Please repeat exactly the line containing "pink cutting board: 3 -> 4" and each line after it in the records below, through the last.

Object transformation records
◆ ◆ ◆ ◆ ◆ ◆ ◆
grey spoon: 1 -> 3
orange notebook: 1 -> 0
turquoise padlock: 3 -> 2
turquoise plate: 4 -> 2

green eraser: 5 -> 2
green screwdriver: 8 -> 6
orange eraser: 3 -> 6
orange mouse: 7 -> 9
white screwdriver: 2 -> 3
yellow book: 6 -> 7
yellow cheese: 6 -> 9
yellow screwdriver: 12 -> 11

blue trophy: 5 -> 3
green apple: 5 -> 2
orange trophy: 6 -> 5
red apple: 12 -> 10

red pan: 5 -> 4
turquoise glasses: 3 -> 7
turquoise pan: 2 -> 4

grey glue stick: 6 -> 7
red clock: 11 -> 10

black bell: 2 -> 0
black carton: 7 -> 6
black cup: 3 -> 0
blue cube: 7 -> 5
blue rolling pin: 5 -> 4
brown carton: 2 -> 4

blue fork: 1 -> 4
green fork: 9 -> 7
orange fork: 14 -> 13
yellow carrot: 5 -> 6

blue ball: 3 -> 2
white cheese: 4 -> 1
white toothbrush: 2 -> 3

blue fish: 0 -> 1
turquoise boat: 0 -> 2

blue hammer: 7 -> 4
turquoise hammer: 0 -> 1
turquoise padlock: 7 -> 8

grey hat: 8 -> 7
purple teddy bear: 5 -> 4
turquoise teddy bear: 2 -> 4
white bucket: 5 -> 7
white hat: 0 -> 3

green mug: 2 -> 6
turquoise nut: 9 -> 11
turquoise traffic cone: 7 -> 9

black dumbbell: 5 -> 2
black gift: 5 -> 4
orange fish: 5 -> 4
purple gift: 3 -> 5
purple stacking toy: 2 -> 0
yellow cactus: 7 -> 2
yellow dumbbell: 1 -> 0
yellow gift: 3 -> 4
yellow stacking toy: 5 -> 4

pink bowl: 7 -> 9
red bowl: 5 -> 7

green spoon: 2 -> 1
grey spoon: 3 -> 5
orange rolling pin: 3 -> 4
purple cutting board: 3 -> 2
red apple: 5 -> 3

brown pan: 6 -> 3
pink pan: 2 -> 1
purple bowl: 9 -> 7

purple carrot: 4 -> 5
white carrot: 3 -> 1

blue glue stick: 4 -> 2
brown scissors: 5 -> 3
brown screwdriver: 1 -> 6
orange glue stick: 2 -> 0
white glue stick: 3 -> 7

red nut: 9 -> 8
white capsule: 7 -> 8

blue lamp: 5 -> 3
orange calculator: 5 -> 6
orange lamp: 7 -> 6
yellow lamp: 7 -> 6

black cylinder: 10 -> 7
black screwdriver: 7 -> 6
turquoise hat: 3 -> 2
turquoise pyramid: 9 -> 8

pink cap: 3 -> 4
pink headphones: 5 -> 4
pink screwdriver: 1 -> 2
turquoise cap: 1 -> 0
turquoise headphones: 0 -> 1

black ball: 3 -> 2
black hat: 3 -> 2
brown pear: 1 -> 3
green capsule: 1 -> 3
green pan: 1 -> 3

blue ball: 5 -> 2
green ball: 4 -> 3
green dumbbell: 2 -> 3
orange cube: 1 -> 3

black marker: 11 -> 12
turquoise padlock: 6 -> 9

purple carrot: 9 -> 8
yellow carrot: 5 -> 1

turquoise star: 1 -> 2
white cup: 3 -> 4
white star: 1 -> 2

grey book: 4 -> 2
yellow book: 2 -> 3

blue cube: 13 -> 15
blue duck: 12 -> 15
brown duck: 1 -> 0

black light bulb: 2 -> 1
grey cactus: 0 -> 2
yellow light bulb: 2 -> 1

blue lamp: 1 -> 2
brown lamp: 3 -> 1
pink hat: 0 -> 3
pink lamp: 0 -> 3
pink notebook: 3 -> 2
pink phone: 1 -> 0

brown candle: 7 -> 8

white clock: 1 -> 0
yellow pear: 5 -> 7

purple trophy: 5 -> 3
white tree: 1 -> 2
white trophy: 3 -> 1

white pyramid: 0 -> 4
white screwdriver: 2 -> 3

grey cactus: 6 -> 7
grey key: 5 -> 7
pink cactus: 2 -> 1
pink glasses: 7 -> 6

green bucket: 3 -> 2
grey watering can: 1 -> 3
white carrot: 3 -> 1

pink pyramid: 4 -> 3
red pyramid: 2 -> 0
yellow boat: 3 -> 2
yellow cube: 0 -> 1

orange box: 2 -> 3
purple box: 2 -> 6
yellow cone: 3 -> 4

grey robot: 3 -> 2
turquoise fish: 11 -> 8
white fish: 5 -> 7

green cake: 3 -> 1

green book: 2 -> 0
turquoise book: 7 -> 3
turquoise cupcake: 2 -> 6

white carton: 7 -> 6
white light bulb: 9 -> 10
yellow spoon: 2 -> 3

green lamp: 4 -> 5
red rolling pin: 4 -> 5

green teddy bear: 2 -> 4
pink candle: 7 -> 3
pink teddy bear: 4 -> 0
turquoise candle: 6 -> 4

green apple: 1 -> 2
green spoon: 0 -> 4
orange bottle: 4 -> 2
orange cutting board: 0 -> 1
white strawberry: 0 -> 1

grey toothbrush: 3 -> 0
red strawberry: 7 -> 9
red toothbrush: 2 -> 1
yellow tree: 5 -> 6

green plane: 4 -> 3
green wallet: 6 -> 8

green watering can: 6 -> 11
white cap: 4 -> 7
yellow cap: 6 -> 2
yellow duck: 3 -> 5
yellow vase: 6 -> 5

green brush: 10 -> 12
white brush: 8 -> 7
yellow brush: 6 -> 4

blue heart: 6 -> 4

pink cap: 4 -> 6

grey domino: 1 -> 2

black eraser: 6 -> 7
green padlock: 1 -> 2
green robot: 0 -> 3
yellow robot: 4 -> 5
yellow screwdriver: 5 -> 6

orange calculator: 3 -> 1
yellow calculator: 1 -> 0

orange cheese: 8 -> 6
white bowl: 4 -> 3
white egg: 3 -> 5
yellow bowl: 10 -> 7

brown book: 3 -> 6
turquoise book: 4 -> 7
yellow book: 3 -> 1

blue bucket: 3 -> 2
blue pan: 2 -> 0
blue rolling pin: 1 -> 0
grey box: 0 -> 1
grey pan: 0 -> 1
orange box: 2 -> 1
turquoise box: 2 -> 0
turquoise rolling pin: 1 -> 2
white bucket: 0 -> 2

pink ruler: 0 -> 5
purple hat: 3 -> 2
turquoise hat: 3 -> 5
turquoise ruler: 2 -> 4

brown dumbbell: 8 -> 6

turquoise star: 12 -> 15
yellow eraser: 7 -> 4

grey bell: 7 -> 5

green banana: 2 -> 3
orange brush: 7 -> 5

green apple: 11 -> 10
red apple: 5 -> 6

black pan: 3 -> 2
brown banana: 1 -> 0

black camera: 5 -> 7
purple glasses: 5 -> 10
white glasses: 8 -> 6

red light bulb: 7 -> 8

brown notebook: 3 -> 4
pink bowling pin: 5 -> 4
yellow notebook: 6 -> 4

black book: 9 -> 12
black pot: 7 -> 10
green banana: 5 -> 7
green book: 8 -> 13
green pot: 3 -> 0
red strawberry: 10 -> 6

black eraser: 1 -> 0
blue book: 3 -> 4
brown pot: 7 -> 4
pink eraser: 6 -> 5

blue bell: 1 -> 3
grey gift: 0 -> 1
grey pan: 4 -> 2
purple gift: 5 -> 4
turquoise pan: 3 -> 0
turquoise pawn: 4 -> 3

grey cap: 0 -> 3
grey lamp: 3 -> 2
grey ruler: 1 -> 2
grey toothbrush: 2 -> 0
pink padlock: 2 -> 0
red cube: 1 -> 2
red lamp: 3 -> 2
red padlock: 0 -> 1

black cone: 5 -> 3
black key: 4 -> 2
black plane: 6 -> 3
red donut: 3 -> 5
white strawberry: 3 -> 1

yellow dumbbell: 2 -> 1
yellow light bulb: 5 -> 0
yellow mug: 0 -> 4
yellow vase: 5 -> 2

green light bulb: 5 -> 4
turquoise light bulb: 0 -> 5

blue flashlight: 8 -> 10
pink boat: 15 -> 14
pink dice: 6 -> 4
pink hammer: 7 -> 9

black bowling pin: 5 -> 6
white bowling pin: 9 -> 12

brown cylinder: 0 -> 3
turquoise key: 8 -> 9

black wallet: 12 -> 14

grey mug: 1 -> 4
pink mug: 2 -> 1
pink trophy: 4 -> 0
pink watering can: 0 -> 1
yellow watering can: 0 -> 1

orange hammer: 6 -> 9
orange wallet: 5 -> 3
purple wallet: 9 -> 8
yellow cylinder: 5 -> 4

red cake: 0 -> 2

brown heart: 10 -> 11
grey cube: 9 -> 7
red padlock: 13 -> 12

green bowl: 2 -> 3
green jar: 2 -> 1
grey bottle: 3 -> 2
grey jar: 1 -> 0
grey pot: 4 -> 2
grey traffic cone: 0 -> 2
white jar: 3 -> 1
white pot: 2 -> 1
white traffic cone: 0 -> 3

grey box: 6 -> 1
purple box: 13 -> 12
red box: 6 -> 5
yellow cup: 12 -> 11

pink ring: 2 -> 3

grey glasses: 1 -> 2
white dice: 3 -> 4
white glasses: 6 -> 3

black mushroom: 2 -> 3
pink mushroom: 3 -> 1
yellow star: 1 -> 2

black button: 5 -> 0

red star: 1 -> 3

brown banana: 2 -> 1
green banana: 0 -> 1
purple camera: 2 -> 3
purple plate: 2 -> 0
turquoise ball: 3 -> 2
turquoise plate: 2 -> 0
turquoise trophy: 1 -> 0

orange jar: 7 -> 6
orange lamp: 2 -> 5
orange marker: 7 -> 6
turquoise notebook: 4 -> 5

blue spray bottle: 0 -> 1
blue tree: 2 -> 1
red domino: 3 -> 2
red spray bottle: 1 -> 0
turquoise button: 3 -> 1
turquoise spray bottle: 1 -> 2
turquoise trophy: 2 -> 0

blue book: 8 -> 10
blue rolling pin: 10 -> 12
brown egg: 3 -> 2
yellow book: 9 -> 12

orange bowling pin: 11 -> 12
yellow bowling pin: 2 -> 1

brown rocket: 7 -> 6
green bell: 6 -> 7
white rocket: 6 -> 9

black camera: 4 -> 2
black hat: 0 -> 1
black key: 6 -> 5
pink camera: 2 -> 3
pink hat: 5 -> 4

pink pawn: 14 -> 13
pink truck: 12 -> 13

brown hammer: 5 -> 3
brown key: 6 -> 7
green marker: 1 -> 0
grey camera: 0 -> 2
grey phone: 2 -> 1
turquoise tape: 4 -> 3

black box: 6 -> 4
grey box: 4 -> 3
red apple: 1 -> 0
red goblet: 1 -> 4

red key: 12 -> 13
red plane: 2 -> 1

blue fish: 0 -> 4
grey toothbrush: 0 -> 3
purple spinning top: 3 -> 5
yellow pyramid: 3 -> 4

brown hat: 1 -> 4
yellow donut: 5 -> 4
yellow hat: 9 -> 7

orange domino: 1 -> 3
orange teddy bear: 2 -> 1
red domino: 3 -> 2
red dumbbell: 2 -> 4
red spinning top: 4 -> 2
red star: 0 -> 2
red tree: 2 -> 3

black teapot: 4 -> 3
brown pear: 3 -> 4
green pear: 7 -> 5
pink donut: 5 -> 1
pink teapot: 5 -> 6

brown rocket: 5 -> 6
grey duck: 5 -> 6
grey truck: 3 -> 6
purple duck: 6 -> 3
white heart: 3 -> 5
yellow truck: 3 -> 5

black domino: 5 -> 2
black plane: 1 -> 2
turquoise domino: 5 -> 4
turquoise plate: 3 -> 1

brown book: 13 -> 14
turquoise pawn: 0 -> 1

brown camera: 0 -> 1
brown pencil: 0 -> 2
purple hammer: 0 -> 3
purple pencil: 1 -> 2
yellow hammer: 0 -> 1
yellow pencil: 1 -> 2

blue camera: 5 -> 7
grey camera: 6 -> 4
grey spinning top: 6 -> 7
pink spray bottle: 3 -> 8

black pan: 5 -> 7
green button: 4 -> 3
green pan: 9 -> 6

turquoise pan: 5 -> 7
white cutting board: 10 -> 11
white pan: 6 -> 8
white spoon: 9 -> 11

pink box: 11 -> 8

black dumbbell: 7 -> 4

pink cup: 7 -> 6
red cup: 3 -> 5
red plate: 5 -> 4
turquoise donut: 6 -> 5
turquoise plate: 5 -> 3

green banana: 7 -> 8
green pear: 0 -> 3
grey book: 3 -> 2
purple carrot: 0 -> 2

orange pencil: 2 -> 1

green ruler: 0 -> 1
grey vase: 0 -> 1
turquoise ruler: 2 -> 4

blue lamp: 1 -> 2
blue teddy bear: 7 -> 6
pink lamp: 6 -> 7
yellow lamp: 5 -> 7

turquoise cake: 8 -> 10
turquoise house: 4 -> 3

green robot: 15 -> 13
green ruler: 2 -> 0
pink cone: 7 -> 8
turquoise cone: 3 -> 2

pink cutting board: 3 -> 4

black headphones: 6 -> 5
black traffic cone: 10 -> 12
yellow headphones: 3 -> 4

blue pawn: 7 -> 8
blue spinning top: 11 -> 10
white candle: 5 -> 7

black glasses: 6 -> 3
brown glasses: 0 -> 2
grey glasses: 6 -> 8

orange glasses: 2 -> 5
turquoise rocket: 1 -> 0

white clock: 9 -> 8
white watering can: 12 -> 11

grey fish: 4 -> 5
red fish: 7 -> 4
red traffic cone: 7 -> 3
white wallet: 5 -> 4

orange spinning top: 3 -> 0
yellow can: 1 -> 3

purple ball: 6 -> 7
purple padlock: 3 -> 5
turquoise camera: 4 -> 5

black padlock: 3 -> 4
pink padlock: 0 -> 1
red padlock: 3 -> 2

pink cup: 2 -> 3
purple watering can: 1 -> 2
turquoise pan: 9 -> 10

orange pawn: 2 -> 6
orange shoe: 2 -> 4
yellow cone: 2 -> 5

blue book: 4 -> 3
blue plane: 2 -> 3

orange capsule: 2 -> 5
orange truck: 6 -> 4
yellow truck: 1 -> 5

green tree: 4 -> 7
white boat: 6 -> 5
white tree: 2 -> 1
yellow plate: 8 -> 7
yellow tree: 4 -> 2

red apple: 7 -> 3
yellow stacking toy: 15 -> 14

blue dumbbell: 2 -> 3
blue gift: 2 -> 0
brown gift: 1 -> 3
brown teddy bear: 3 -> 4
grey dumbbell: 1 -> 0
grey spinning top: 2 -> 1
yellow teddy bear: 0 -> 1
◆ ◆ ◆ ◆ ◆ ◆ ◆
- YOUR RESPONSE:
pink cutting board: 3 -> 4

black headphones: 6 -> 5
black traffic cone: 10 -> 12
yellow headphones: 3 -> 4

blue pawn: 7 -> 8
blue spinning top: 11 -> 10
white candle: 5 -> 7

black glasses: 6 -> 3
brown glasses: 0 -> 2
grey glasses: 6 -> 8

orange glasses: 2 -> 5
turquoise rocket: 1 -> 0

white clock: 9 -> 8
white watering can: 12 -> 11

grey fish: 4 -> 5
red fish: 7 -> 4
red traffic cone: 7 -> 3
white wallet: 5 -> 4

orange spinning top: 3 -> 0
yellow can: 1 -> 3

purple ball: 6 -> 7
purple padlock: 3 -> 5
turquoise camera: 4 -> 5

black padlock: 3 -> 4
pink padlock: 0 -> 1
red padlock: 3 -> 2

pink cup: 2 -> 3
purple watering can: 1 -> 2
turquoise pan: 9 -> 10

orange pawn: 2 -> 6
orange shoe: 2 -> 4
yellow cone: 2 -> 5

blue book: 4 -> 3
blue plane: 2 -> 3

orange capsule: 2 -> 5
orange truck: 6 -> 4
yellow truck: 1 -> 5

green tree: 4 -> 7
white boat: 6 -> 5
white tree: 2 -> 1
yellow plate: 8 -> 7
yellow tree: 4 -> 2

red apple: 7 -> 3
yellow stacking toy: 15 -> 14

blue dumbbell: 2 -> 3
blue gift: 2 -> 0
brown gift: 1 -> 3
brown teddy bear: 3 -> 4
grey dumbbell: 1 -> 0
grey spinning top: 2 -> 1
yellow teddy bear: 0 -> 1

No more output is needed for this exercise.